→ **Task brief**
In the material below, the lines to repeat exactly run from the one containing "green light bulb: 6 -> 5" to the very last line, both included.

→ **Data for analysis**
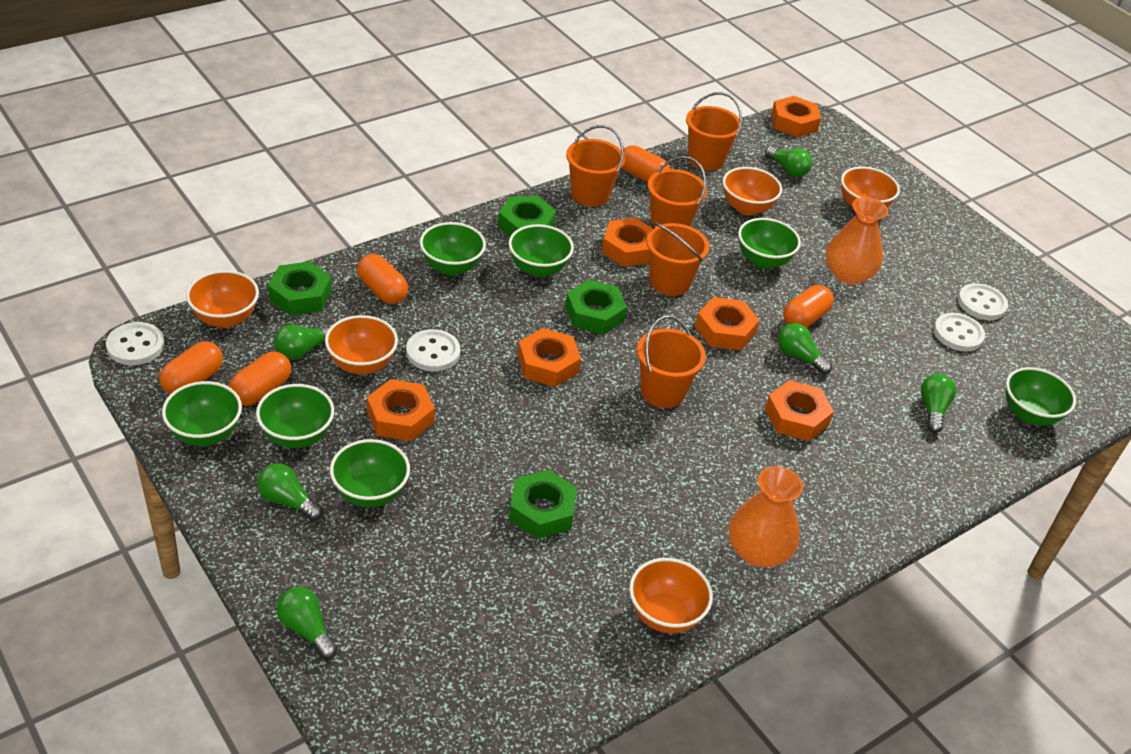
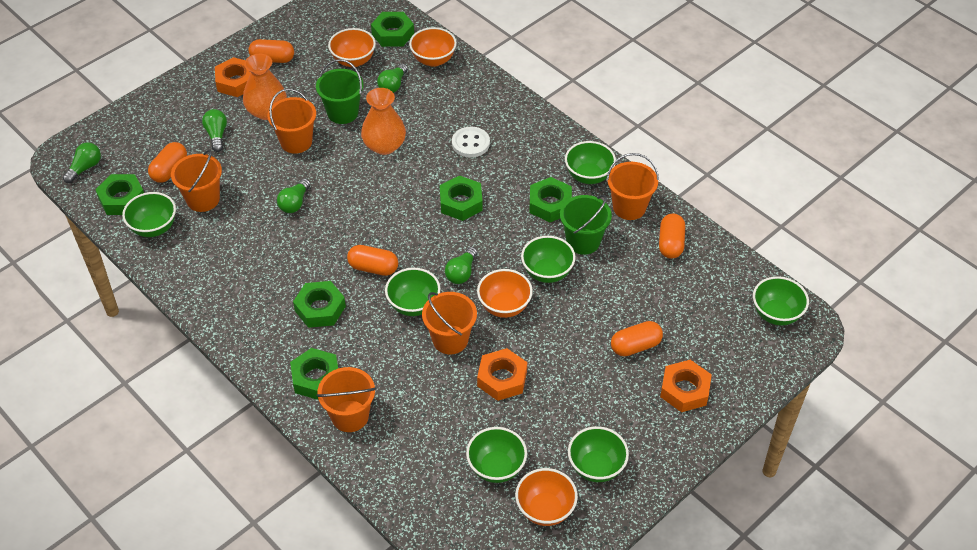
green bucket: 0 -> 2
green light bulb: 6 -> 5
green nut: 4 -> 6
orange bowl: 5 -> 4
orange nut: 6 -> 3
white button: 4 -> 1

→ **Expected answer**
green light bulb: 6 -> 5
green nut: 4 -> 6
orange bowl: 5 -> 4
orange nut: 6 -> 3
white button: 4 -> 1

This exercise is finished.